■ Written request ■
Output exactly the lines that run from the line with "Mask every instance of adipose" to the end of the material, both ends included, and no other lines.

■ Data to process ■
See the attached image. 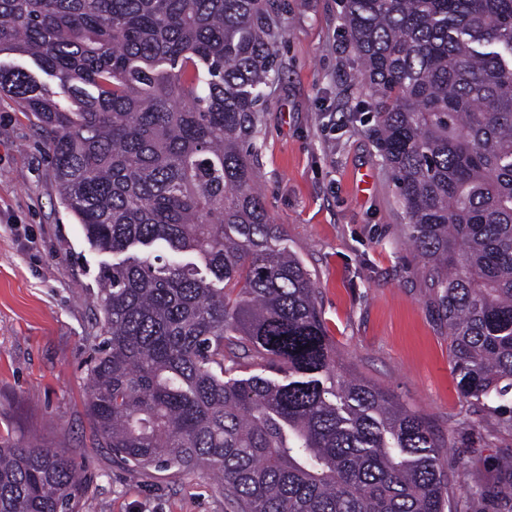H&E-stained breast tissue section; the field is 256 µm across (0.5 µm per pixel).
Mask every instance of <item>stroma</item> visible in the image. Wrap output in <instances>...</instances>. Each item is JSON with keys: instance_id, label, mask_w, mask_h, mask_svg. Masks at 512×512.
<instances>
[{"instance_id": "stroma-1", "label": "stroma", "mask_w": 512, "mask_h": 512, "mask_svg": "<svg viewBox=\"0 0 512 512\" xmlns=\"http://www.w3.org/2000/svg\"><path fill=\"white\" fill-rule=\"evenodd\" d=\"M280 77L264 88L254 164L281 248L316 285L330 348L349 373L421 413L440 440L449 499L487 488L507 512L512 392L463 398L448 339L372 136L371 94L341 0H280ZM370 175L363 185L362 175ZM61 204L32 116L0 93V434L65 452L85 475L82 512H231L212 472L134 473L97 445L87 366L103 317L102 266Z\"/></svg>"}]
</instances>
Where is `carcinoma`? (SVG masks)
<instances>
[{
	"label": "carcinoma",
	"mask_w": 512,
	"mask_h": 512,
	"mask_svg": "<svg viewBox=\"0 0 512 512\" xmlns=\"http://www.w3.org/2000/svg\"><path fill=\"white\" fill-rule=\"evenodd\" d=\"M343 8L460 394L511 390L512 0ZM284 34L276 0H0V53L76 106L0 66L60 203L99 251L145 248L100 275L98 445L136 470L206 468L233 512H444L439 439L342 371L256 189ZM256 361L279 378L229 377ZM82 495L70 457L0 435V512H79ZM0 65H4L6 67L19 68L28 71L34 74L42 83L47 85L52 92L59 91L57 88L56 81L40 72L33 59L28 55L10 51L2 52L0 53Z\"/></svg>",
	"instance_id": "cac0c4a2"
}]
</instances>
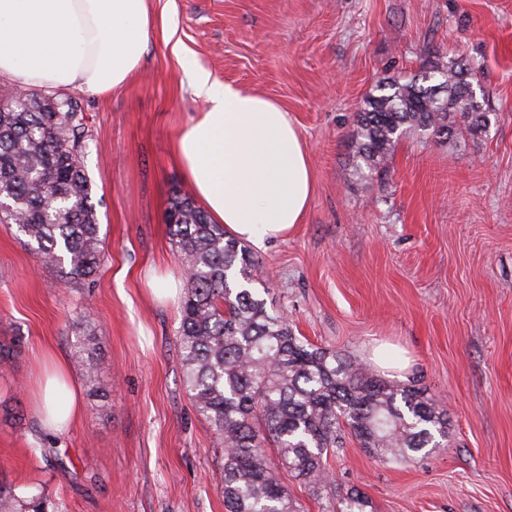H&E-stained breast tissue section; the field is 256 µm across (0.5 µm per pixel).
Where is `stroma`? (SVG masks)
Wrapping results in <instances>:
<instances>
[{
	"instance_id": "35a3bbf8",
	"label": "stroma",
	"mask_w": 512,
	"mask_h": 512,
	"mask_svg": "<svg viewBox=\"0 0 512 512\" xmlns=\"http://www.w3.org/2000/svg\"><path fill=\"white\" fill-rule=\"evenodd\" d=\"M141 68L78 92L85 170L105 254L64 282L15 225L0 223V486L47 489L67 512H224V444L184 385L179 304L149 271L181 277L165 215L190 196L172 159L201 112L172 43L213 78L280 103L306 144L314 192L302 224L251 247L269 309L296 335L367 362L391 344L404 386L448 409V445L379 461L354 438L328 455L332 484L283 481L299 512L355 490L365 512H512V0H147ZM478 72L488 129L403 136L383 167H357V114L377 83L418 74L431 52ZM100 356L99 395L74 363L82 321ZM69 360L83 412L61 433L36 408L48 356ZM52 449L47 466L33 448Z\"/></svg>"
}]
</instances>
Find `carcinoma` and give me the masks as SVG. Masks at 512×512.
<instances>
[{"instance_id":"cac0c4a2","label":"carcinoma","mask_w":512,"mask_h":512,"mask_svg":"<svg viewBox=\"0 0 512 512\" xmlns=\"http://www.w3.org/2000/svg\"><path fill=\"white\" fill-rule=\"evenodd\" d=\"M475 79L466 63L435 54L418 75L380 81L357 116L359 157L377 168L410 131L446 140L487 127L490 114L470 98ZM87 133L81 104L70 95H0V214L37 258L55 263L73 283L88 280L104 252L82 163ZM165 223L187 259L180 349L189 395L224 442V512H299L280 471L326 482L325 457L342 450L348 436L397 464L444 447L446 410L418 388L392 385L349 355L295 335L250 287L257 279L250 252L189 198L172 199ZM75 358L98 392L92 339ZM364 507L360 494L348 491L336 512ZM0 512L62 508L44 488L23 500L0 487Z\"/></svg>"}]
</instances>
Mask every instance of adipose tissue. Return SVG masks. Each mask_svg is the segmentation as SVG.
Returning <instances> with one entry per match:
<instances>
[{
	"mask_svg": "<svg viewBox=\"0 0 512 512\" xmlns=\"http://www.w3.org/2000/svg\"><path fill=\"white\" fill-rule=\"evenodd\" d=\"M147 0H0V77L20 90L101 95L139 71ZM190 84L206 108L173 141L197 203L233 237L262 246L302 223L313 193L306 145L273 100L219 82L194 63ZM45 425L66 430L81 403L65 361L39 383Z\"/></svg>",
	"mask_w": 512,
	"mask_h": 512,
	"instance_id": "1",
	"label": "adipose tissue"
}]
</instances>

■ Written answer ■
Mask every instance of adipose tissue. Return SVG masks. Each mask_svg is the segmentation as SVG.
Returning <instances> with one entry per match:
<instances>
[{
	"mask_svg": "<svg viewBox=\"0 0 512 512\" xmlns=\"http://www.w3.org/2000/svg\"><path fill=\"white\" fill-rule=\"evenodd\" d=\"M147 0H0V77L20 90L101 95L139 71ZM190 84L206 108L173 141L197 203L233 237L262 246L302 223L313 193L306 145L273 100L219 82L194 63ZM45 425L66 430L81 403L65 361L39 383Z\"/></svg>",
	"mask_w": 512,
	"mask_h": 512,
	"instance_id": "1",
	"label": "adipose tissue"
}]
</instances>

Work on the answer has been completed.